INFORMATION —
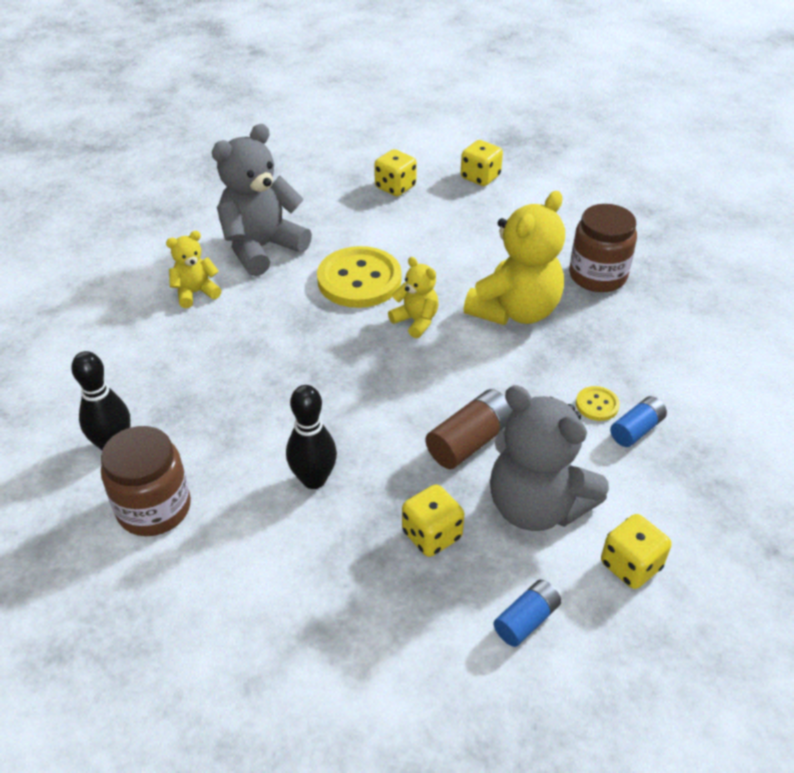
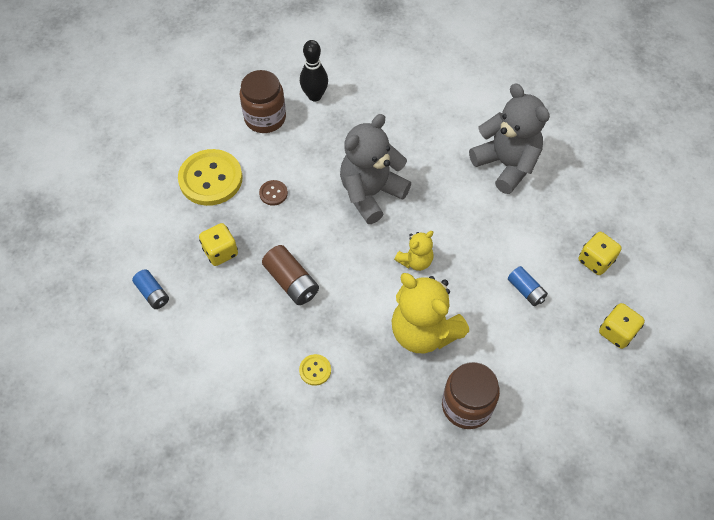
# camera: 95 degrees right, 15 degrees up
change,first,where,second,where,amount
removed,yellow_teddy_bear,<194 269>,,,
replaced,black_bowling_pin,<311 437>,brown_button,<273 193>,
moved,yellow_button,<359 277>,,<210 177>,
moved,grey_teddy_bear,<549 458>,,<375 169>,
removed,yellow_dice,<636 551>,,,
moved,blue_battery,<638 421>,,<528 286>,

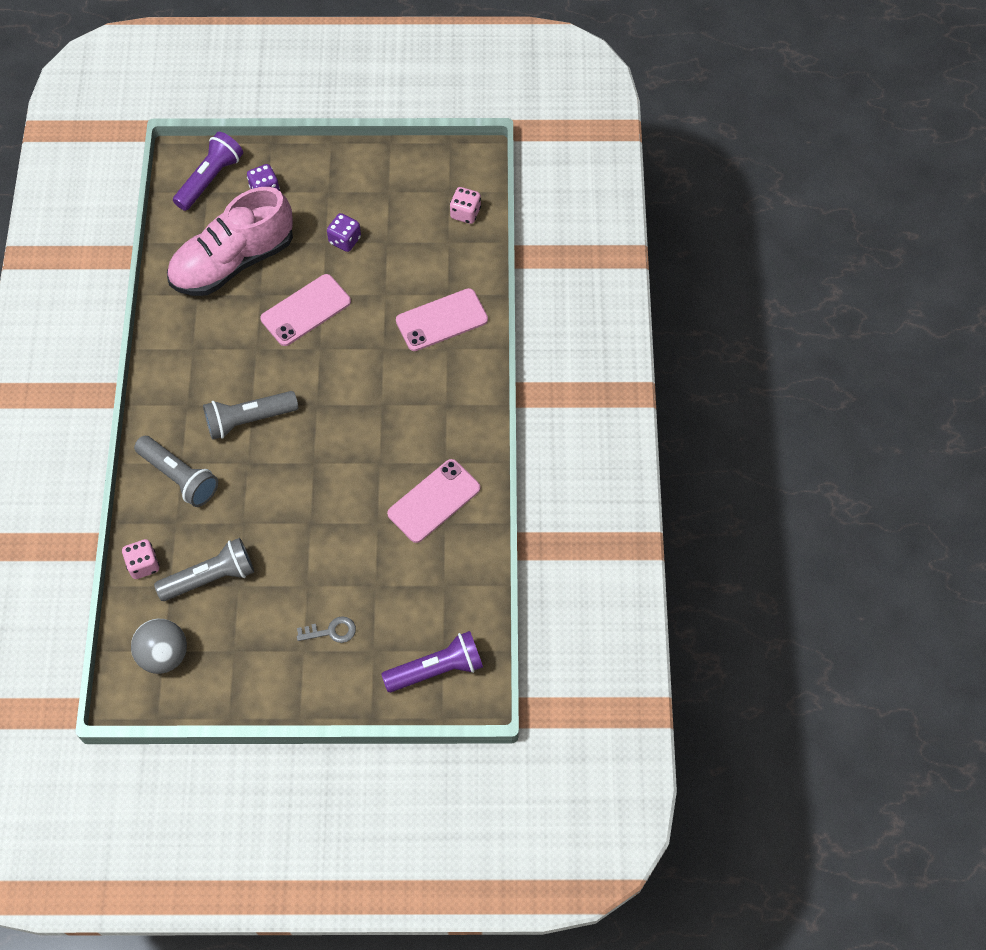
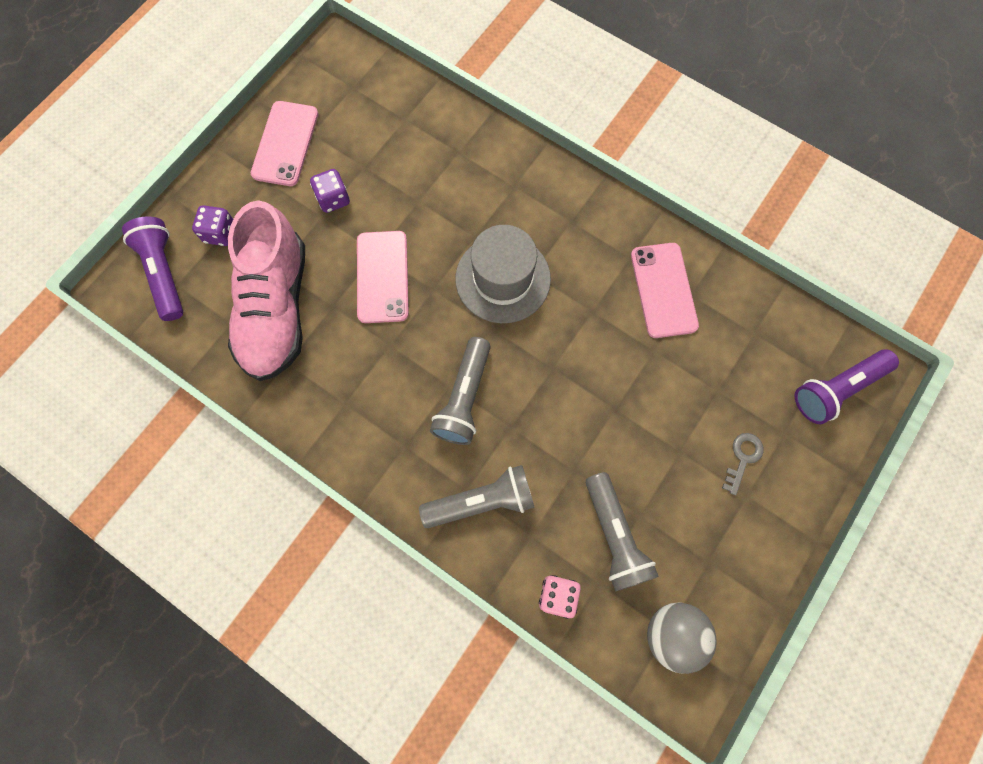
# camera: 55 degrees left, 10 degrees up
change,first,where,second,where,amount
turned,grey_flashlight,<204 569>,,<622 532>,150 degrees clockwise
turned,purple_flashlight,<432 661>,,<846 386>,135 degrees counterclockwise
moved,pink_phone,<442 319>,,<284 143>,
removed,pink_dice,<465 205>,,,
added,,,grey_hat,<503 274>,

PROBLEM STATEMENT — Pictures in the data above should not be copied; transcribe everything else exactly.

ANSWER FOR THIS EXERCISE —
# camera: 95 degrees right, 15 degrees up
change,first,where,second,where,amount
removed,yellow_teddy_bear,<194 269>,,,
replaced,black_bowling_pin,<311 437>,brown_button,<273 193>,
moved,yellow_button,<359 277>,,<210 177>,
moved,grey_teddy_bear,<549 458>,,<375 169>,
removed,yellow_dice,<636 551>,,,
moved,blue_battery,<638 421>,,<528 286>,

# camera: 55 degrees left, 10 degrees up
change,first,where,second,where,amount
turned,grey_flashlight,<204 569>,,<622 532>,150 degrees clockwise
turned,purple_flashlight,<432 661>,,<846 386>,135 degrees counterclockwise
moved,pink_phone,<442 319>,,<284 143>,
removed,pink_dice,<465 205>,,,
added,,,grey_hat,<503 274>,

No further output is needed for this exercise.